- Opening Delimiter -
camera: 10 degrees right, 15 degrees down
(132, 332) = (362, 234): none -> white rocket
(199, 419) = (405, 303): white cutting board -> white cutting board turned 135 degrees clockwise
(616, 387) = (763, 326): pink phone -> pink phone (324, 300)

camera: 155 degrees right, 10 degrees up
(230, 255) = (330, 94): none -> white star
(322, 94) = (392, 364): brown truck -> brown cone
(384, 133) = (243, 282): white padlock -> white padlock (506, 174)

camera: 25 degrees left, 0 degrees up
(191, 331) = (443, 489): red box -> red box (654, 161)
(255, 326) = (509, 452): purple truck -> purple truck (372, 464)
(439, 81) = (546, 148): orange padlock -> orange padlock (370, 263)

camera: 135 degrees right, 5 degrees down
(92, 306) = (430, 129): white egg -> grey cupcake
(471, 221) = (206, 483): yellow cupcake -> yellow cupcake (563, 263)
- Closing Delimiter -
- Opening Delimiter -
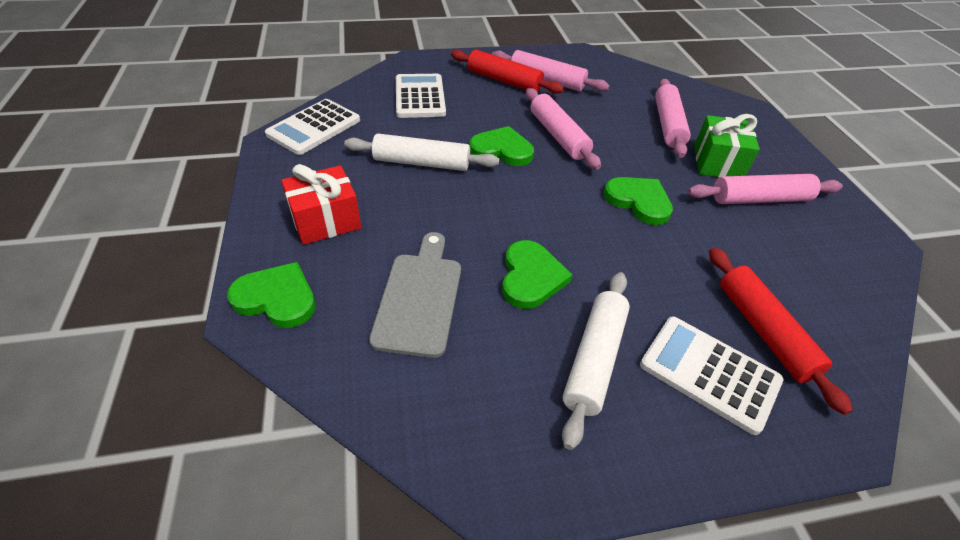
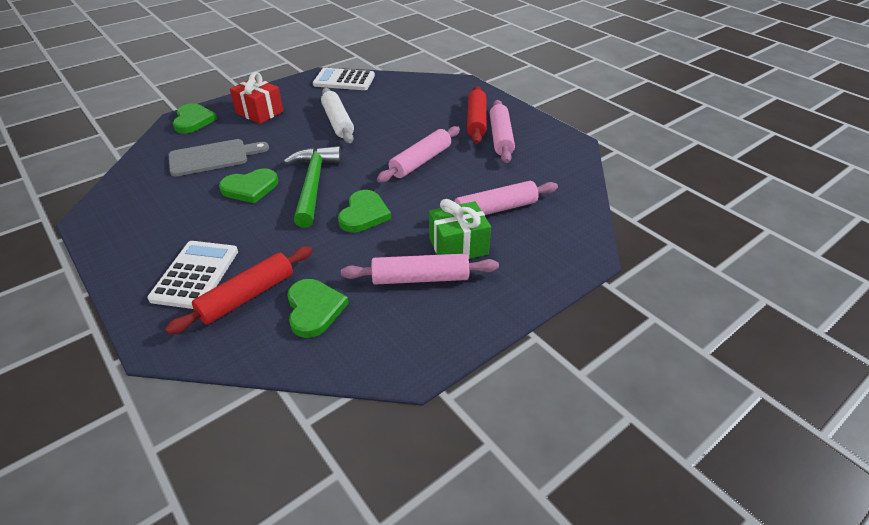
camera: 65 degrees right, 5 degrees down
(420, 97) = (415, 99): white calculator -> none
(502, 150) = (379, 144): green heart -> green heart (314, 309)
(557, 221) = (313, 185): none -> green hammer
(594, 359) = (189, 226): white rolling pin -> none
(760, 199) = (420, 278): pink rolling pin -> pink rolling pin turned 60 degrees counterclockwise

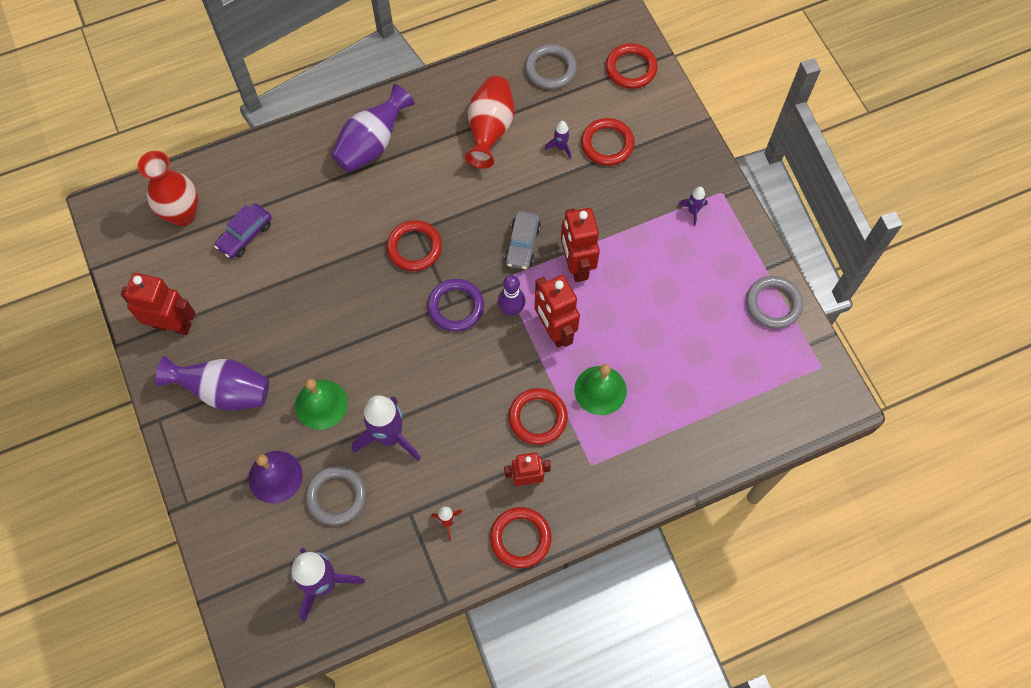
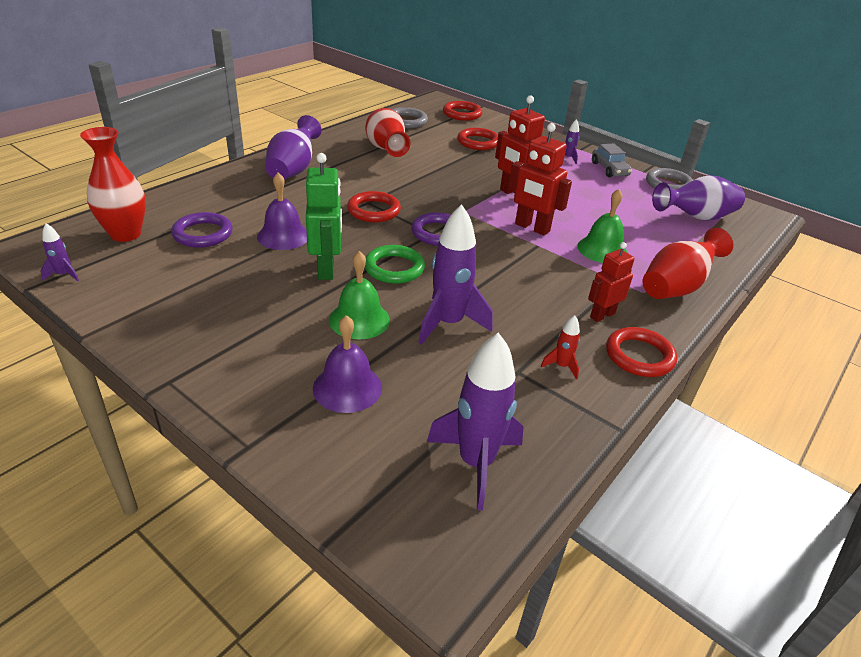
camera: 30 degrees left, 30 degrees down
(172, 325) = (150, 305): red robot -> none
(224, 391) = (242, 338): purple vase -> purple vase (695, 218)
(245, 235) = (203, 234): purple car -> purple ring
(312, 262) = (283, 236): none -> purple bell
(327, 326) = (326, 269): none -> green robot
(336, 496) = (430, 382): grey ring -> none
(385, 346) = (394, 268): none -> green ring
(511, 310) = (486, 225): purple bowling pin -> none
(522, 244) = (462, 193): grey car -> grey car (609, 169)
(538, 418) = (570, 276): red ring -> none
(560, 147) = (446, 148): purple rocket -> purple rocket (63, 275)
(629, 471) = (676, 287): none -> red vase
- Closing Delimiter -
- Opening Delimiter -
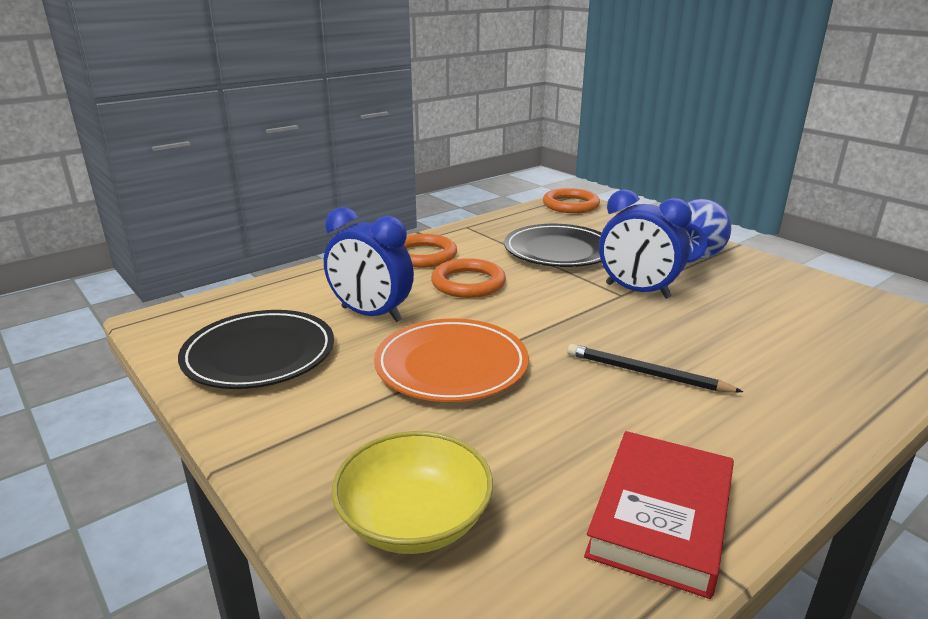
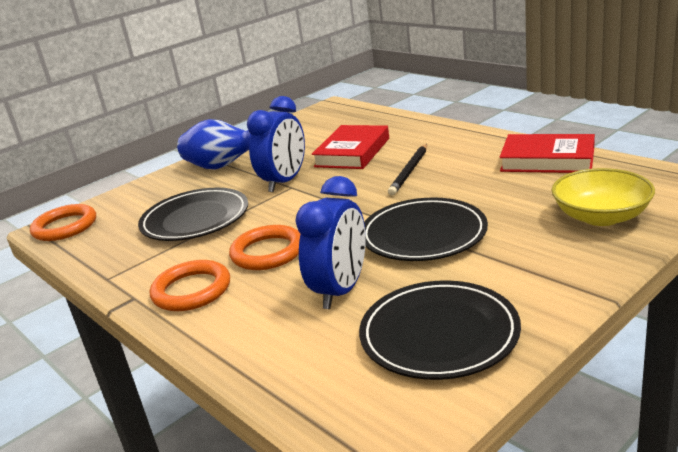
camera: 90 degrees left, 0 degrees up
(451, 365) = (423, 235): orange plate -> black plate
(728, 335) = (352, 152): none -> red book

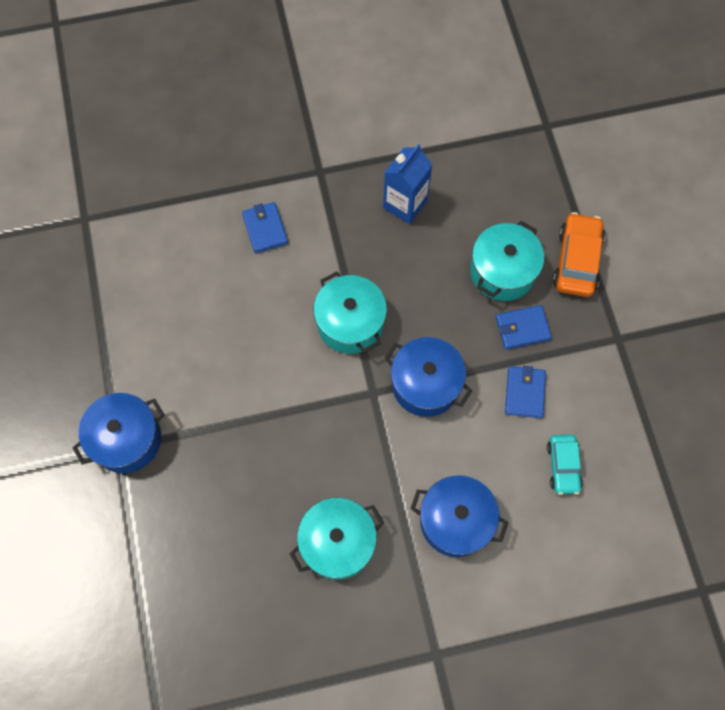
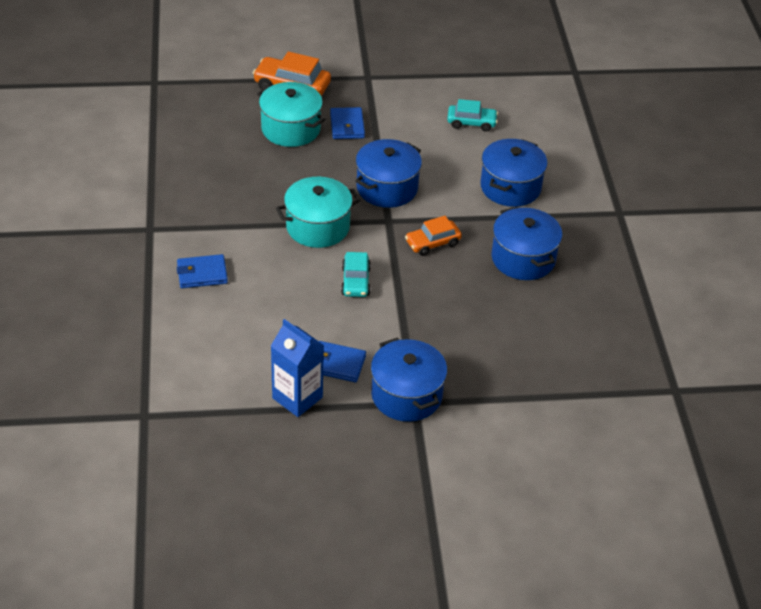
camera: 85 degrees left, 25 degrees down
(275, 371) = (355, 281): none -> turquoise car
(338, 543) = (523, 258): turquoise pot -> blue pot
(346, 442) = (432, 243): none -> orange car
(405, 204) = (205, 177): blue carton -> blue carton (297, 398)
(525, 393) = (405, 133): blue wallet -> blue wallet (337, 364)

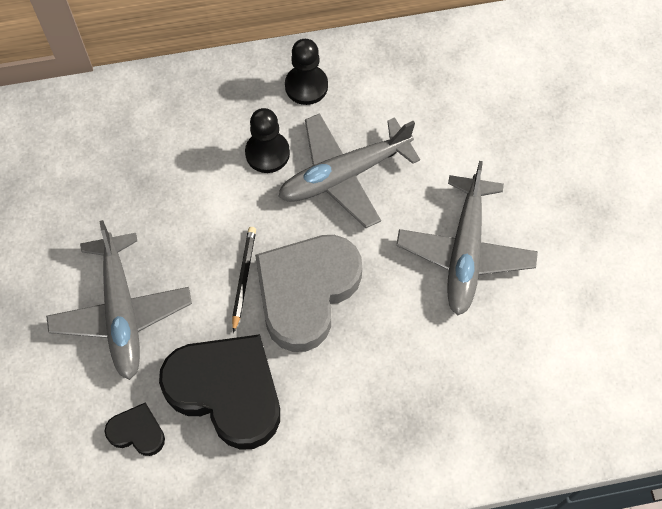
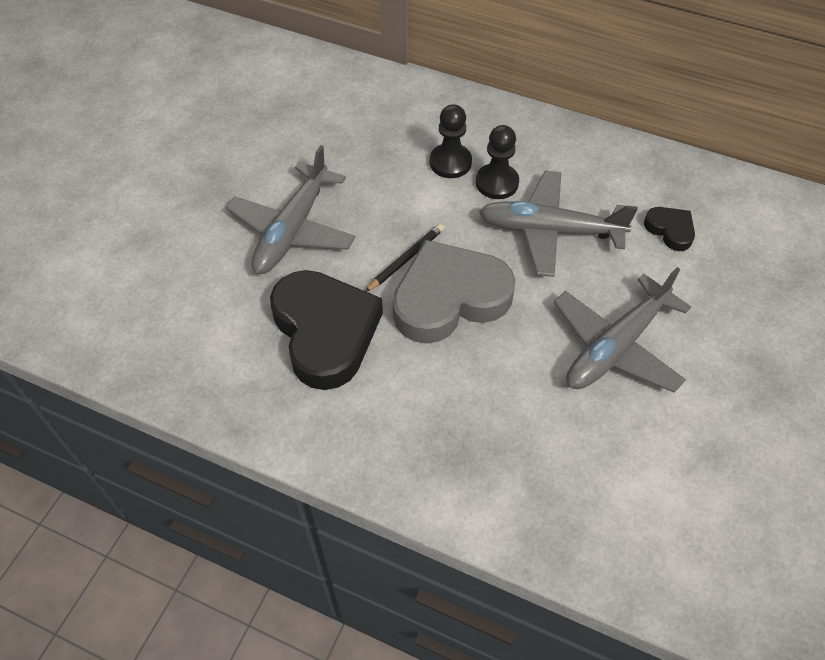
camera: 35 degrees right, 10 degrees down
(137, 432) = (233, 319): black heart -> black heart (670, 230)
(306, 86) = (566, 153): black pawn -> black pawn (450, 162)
- Closing Delimiter -
*Work request*.
Copy out the lines above exactly, beginning at the one that contains "(172, 325) = (150, 305): red robot -> none" and ending at the one that contains "(629, 471) = (676, 287): none -> red vase".

*Result of this task*.
(172, 325) = (150, 305): red robot -> none
(224, 391) = (242, 338): purple vase -> purple vase (695, 218)
(245, 235) = (203, 234): purple car -> purple ring
(312, 262) = (283, 236): none -> purple bell
(327, 326) = (326, 269): none -> green robot
(336, 496) = (430, 382): grey ring -> none
(385, 346) = (394, 268): none -> green ring
(511, 310) = (486, 225): purple bowling pin -> none
(522, 244) = (462, 193): grey car -> grey car (609, 169)
(538, 418) = (570, 276): red ring -> none
(560, 147) = (446, 148): purple rocket -> purple rocket (63, 275)
(629, 471) = (676, 287): none -> red vase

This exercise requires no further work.